[Entries supplied Boundary: Start]

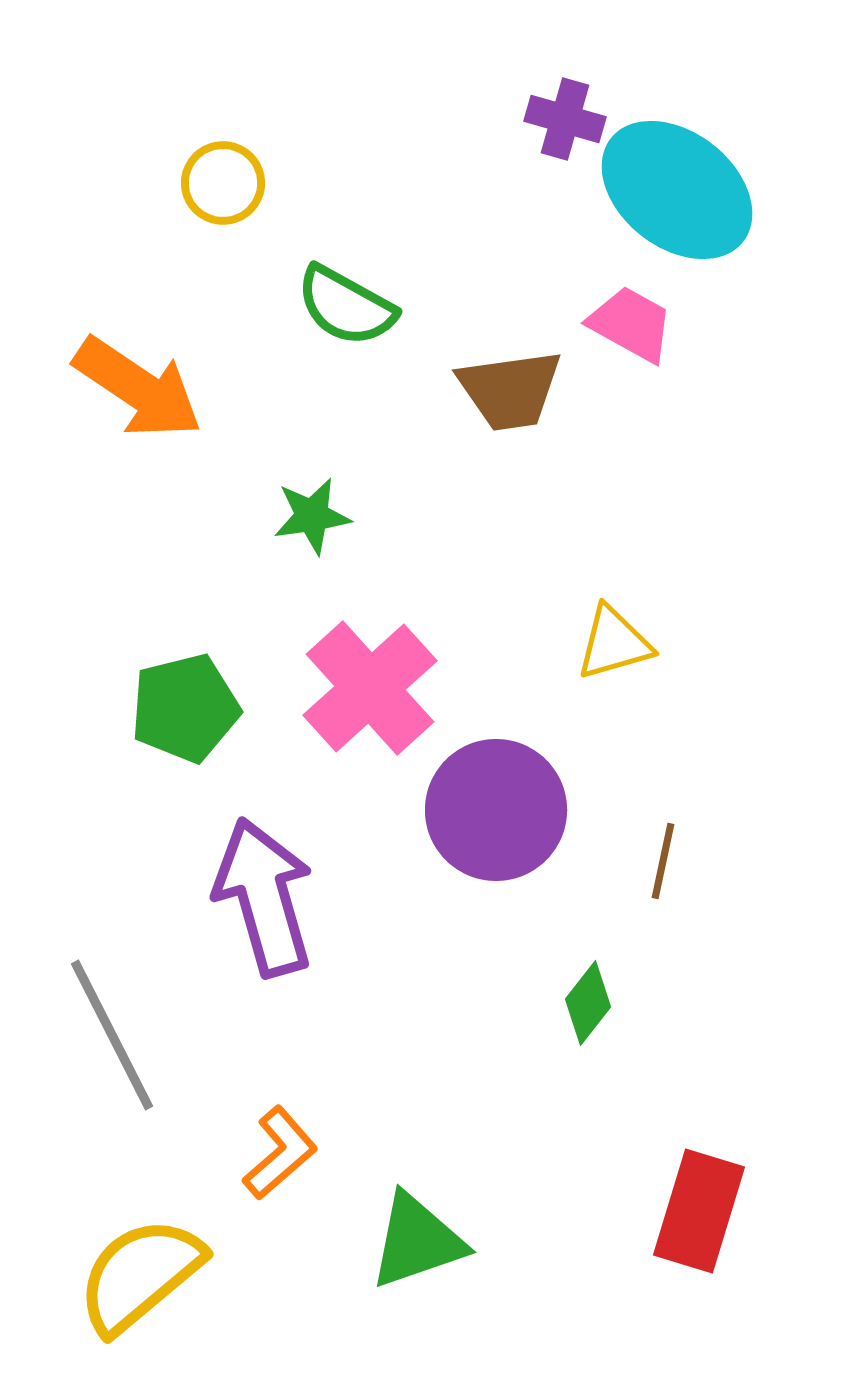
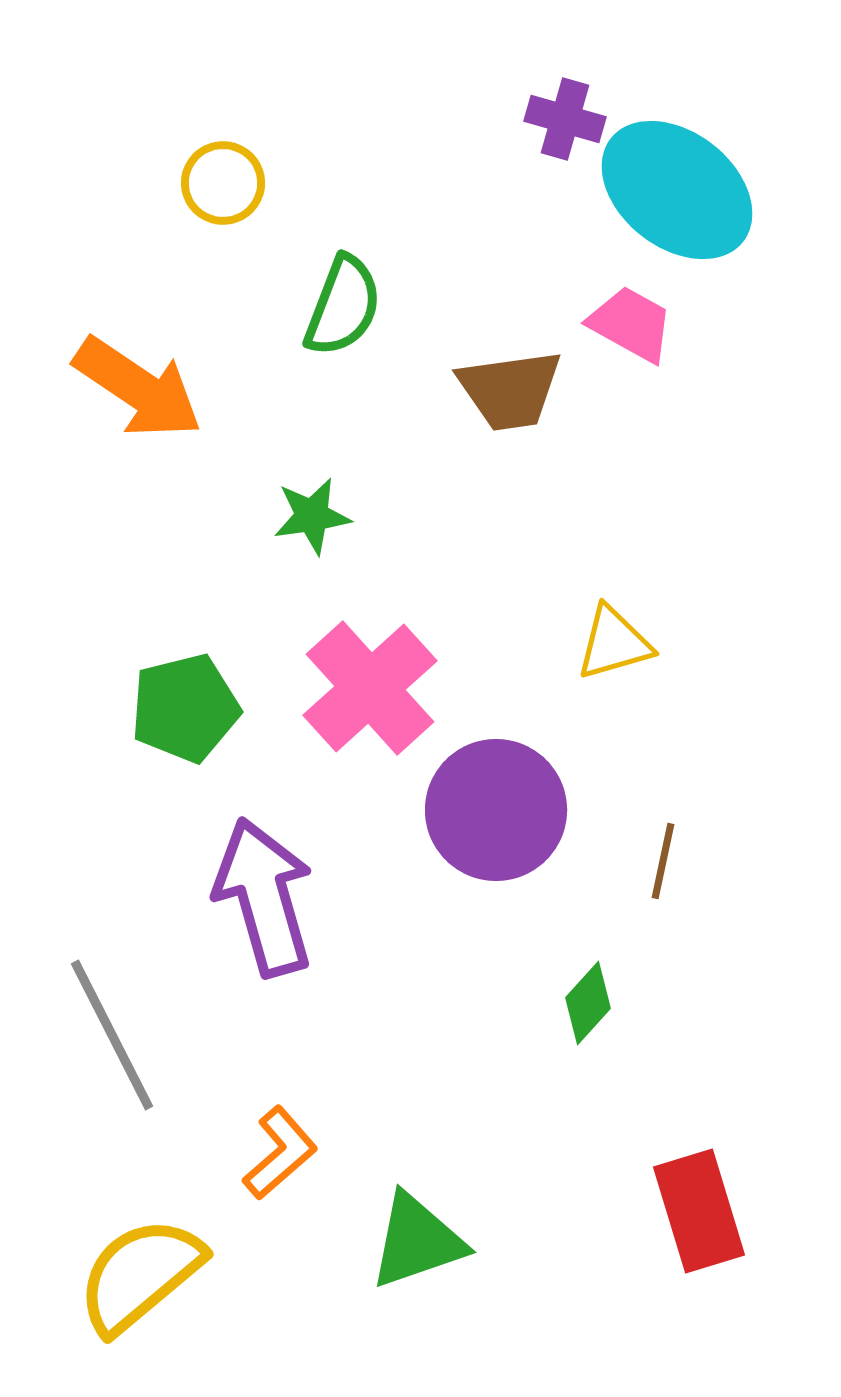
green semicircle: moved 3 px left; rotated 98 degrees counterclockwise
green diamond: rotated 4 degrees clockwise
red rectangle: rotated 34 degrees counterclockwise
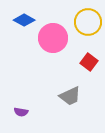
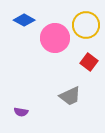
yellow circle: moved 2 px left, 3 px down
pink circle: moved 2 px right
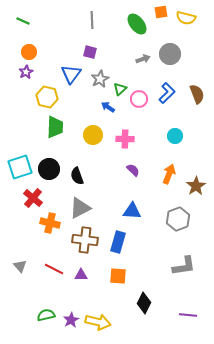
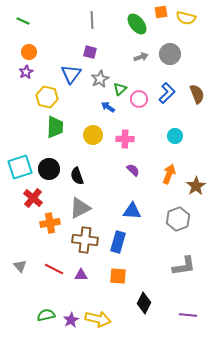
gray arrow at (143, 59): moved 2 px left, 2 px up
orange cross at (50, 223): rotated 24 degrees counterclockwise
yellow arrow at (98, 322): moved 3 px up
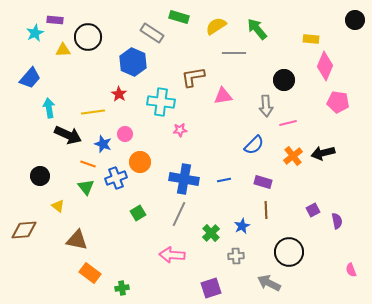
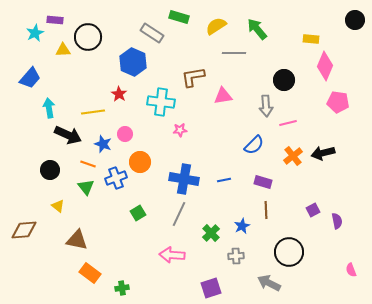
black circle at (40, 176): moved 10 px right, 6 px up
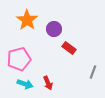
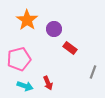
red rectangle: moved 1 px right
cyan arrow: moved 2 px down
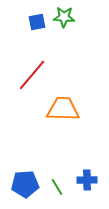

[Entries supplied Boundary: End]

> _Directions for this task_:
Everything from the line containing "yellow circle: moved 2 px left, 3 px down" through the last line of the listing above must be output exactly, except the pictures.

> _Finished task_:
yellow circle: moved 2 px left, 3 px down
pink circle: moved 2 px right
gray arrow at (143, 59): moved 2 px left, 2 px up
orange cross at (50, 223): rotated 24 degrees counterclockwise
yellow arrow at (98, 322): moved 3 px up
black circle at (40, 176): moved 10 px right, 6 px up
red rectangle: moved 1 px right
cyan arrow: moved 2 px down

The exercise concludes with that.